### [Goal of the exercise]
Repeat the records below exactly, leaving out any pictures.

### [Exercise material]
━━━━━━
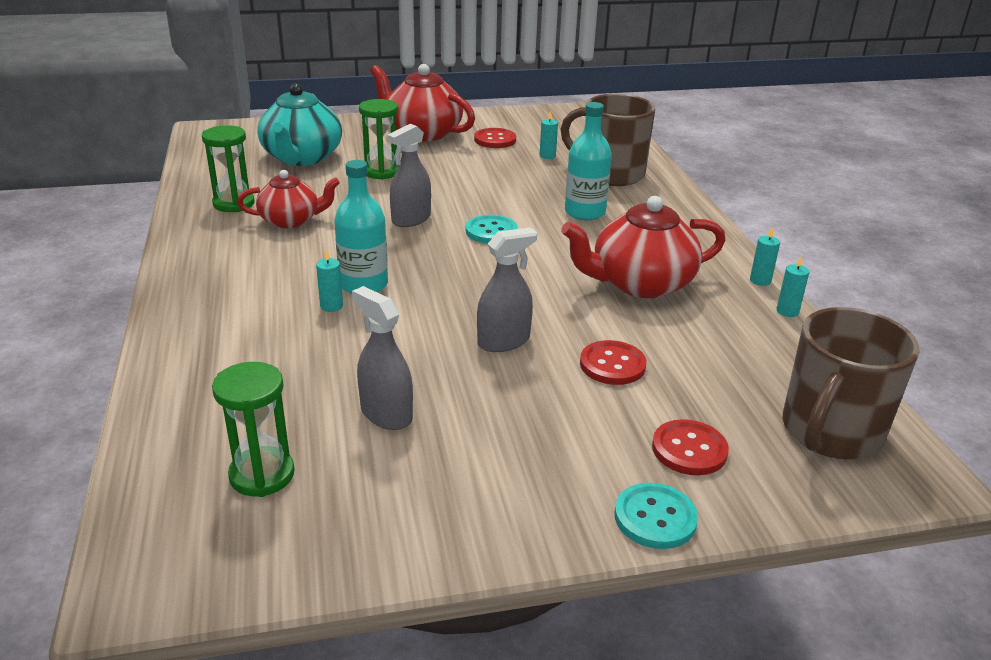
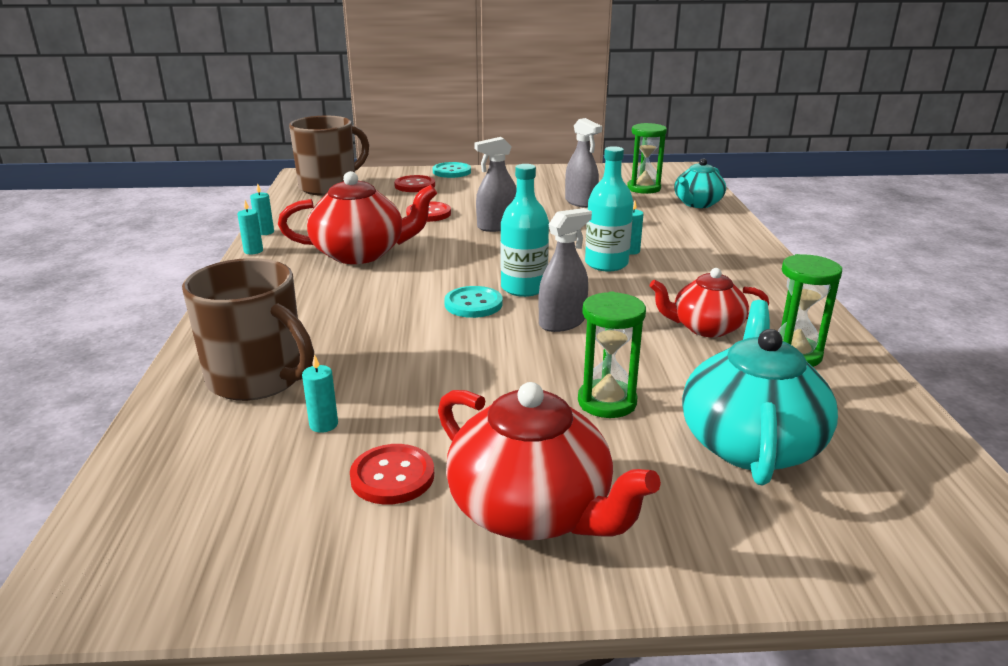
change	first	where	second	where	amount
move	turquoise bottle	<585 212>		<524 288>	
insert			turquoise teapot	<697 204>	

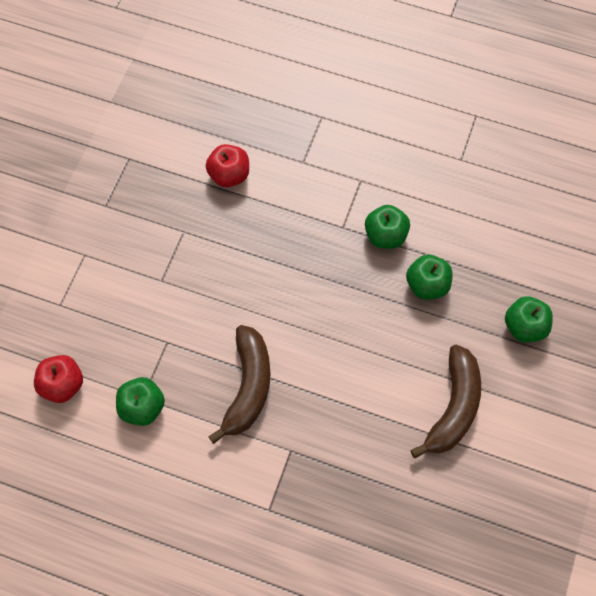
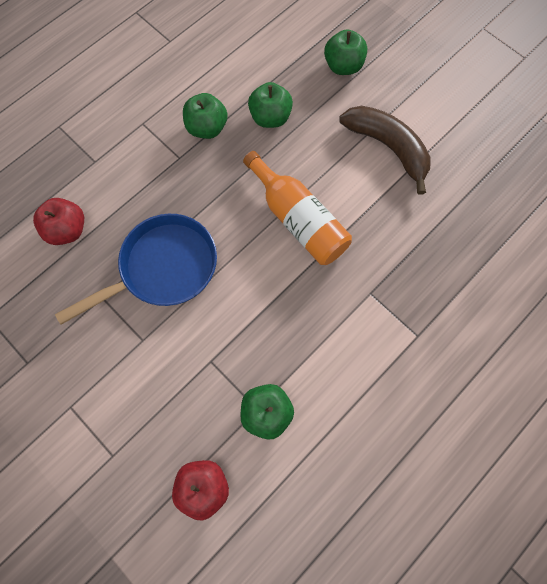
change	first	where	second	where	amount
delete	brown banana	<248 387>			
insert			blue pan	<163 268>	
insert			orange bottle	<298 220>	

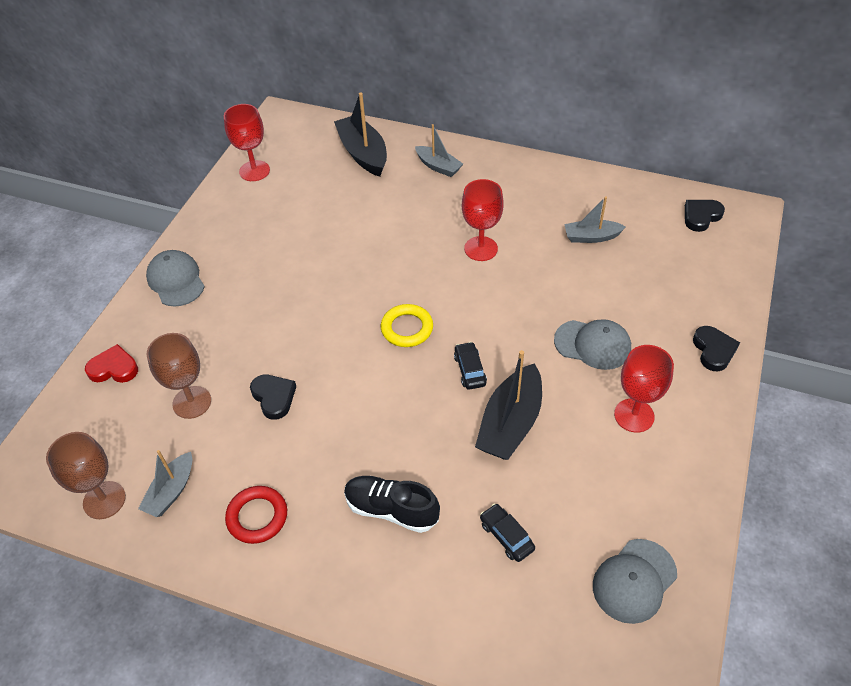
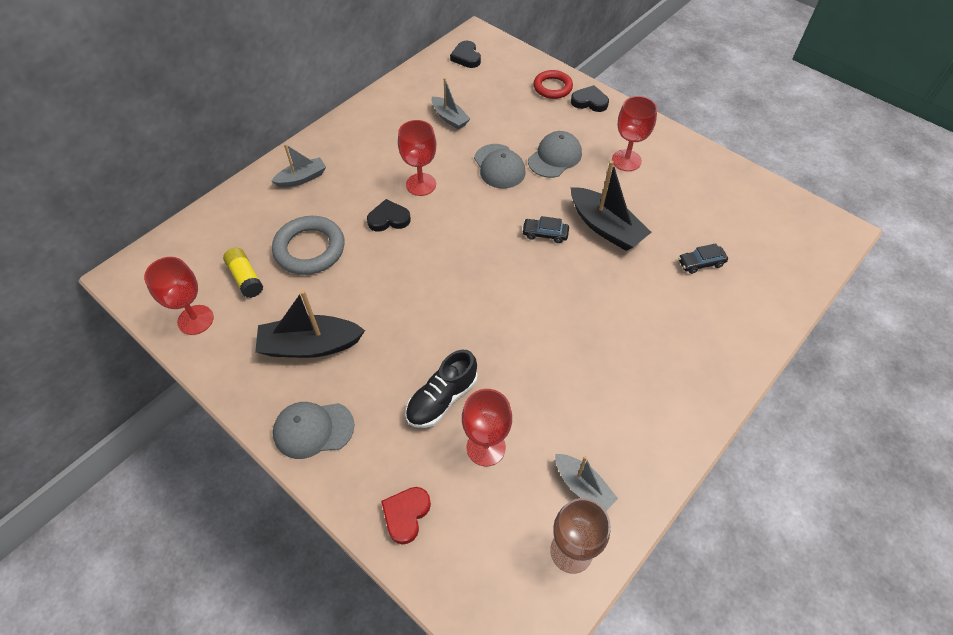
change	first	where	second	where	amount
recolor	brown goblet	<192 402>	red goblet	<486 447>	
move	red ring	<257 517>		<552 87>	
move	black heart	<274 397>		<388 219>	
move	black boat	<363 153>		<310 345>	
move	black shoe	<391 509>		<442 399>	
delete	yellow ring	<407 328>			
rotate	grey boat	<591 237>		<450 118>	60 degrees counterclockwise
move	grey cap	<634 581>		<499 166>	
insert			yellow glue stick	<246 278>	
insert			grey ring	<309 249>	

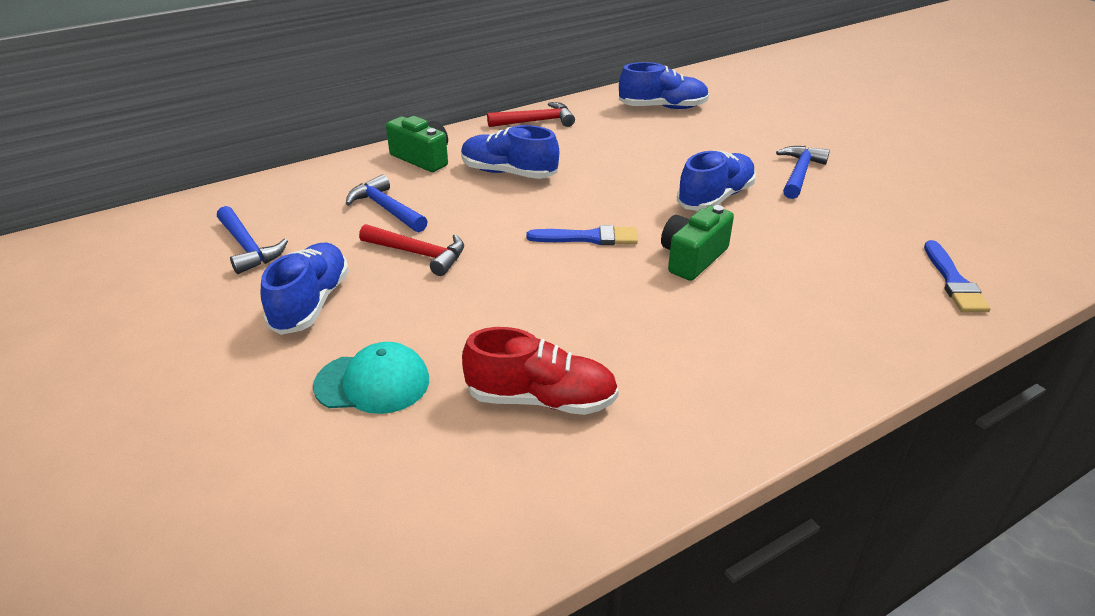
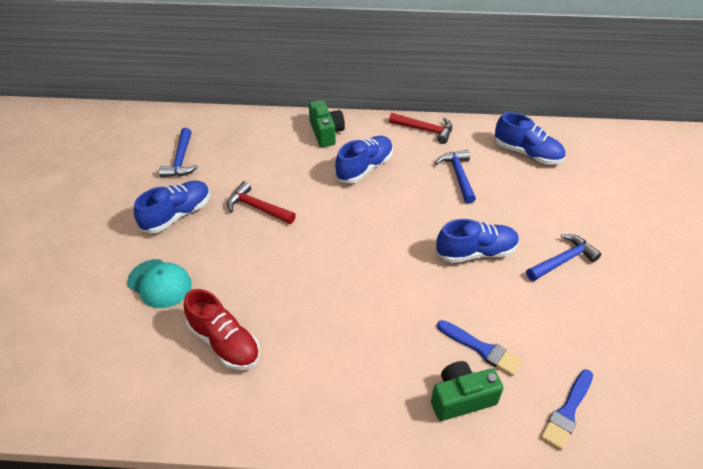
change	first	where	second	where	amount
move	blue hammer	<386 209>		<458 175>	
rotate	red hammer	<419 254>		<257 207>	150 degrees clockwise
rotate	blue shoe	<508 173>		<364 168>	75 degrees clockwise
move	blue brush	<588 238>		<481 349>	
move	green camera	<692 258>		<461 398>	

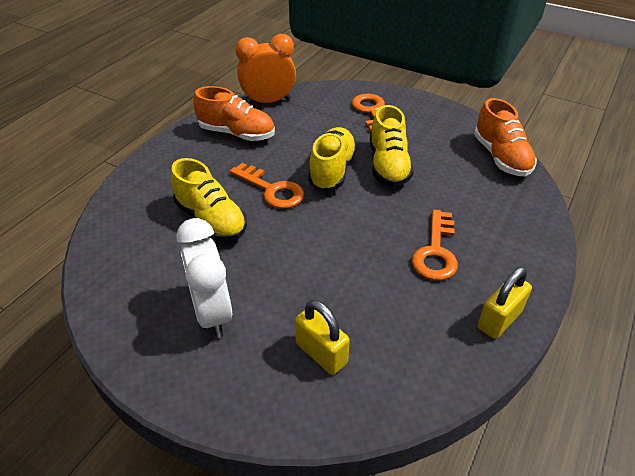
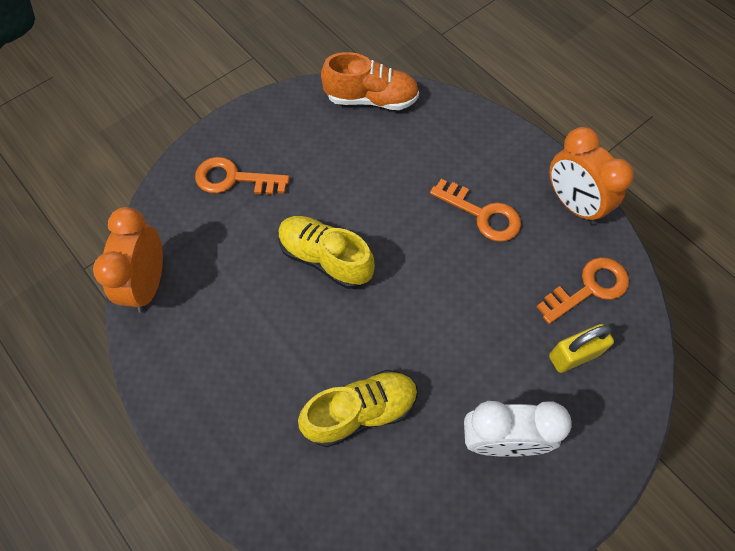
change	first	where	second	where	amount
delete	orange shoe	<237 133>			
move	orange key	<271 190>		<589 288>	
delete	yellow shoe	<388 166>			
replace	yellow padlock	<499 319>	orange clock	<573 204>	

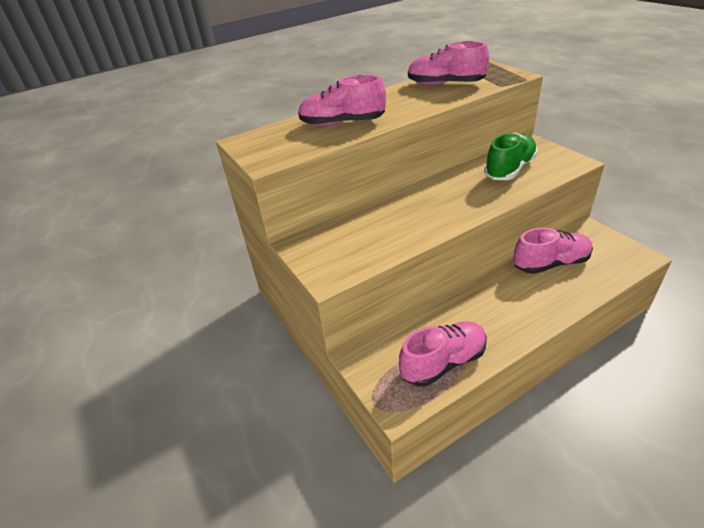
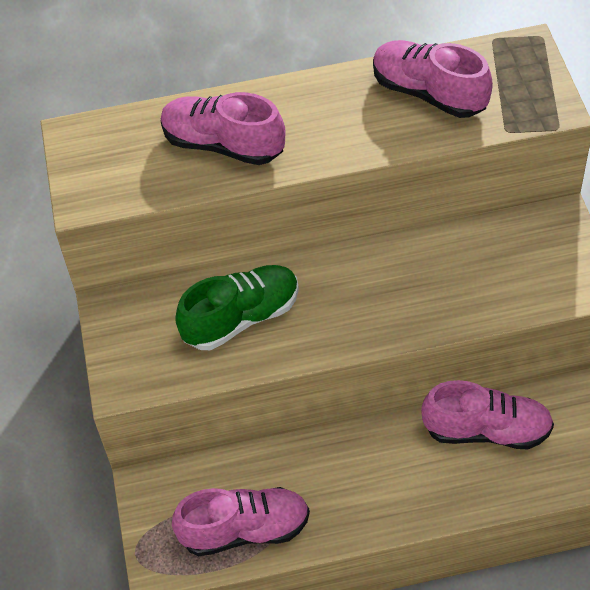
change	first	where	second	where	amount
move	green shoe	<509 169>		<241 318>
━━━━━━
### [Completed task]
change	first	where	second	where	amount
move	turquoise bottle	<585 212>		<524 288>	
insert			turquoise teapot	<697 204>	

change	first	where	second	where	amount
delete	brown banana	<248 387>			
insert			blue pan	<163 268>	
insert			orange bottle	<298 220>	

change	first	where	second	where	amount
recolor	brown goblet	<192 402>	red goblet	<486 447>	
move	red ring	<257 517>		<552 87>	
move	black heart	<274 397>		<388 219>	
move	black boat	<363 153>		<310 345>	
move	black shoe	<391 509>		<442 399>	
delete	yellow ring	<407 328>			
rotate	grey boat	<591 237>		<450 118>	60 degrees counterclockwise
move	grey cap	<634 581>		<499 166>	
insert			yellow glue stick	<246 278>	
insert			grey ring	<309 249>	

change	first	where	second	where	amount
move	blue hammer	<386 209>		<458 175>	
rotate	red hammer	<419 254>		<257 207>	150 degrees clockwise
rotate	blue shoe	<508 173>		<364 168>	75 degrees clockwise
move	blue brush	<588 238>		<481 349>	
move	green camera	<692 258>		<461 398>	

change	first	where	second	where	amount
delete	orange shoe	<237 133>			
move	orange key	<271 190>		<589 288>	
delete	yellow shoe	<388 166>			
replace	yellow padlock	<499 319>	orange clock	<573 204>	

change	first	where	second	where	amount
move	green shoe	<509 169>		<241 318>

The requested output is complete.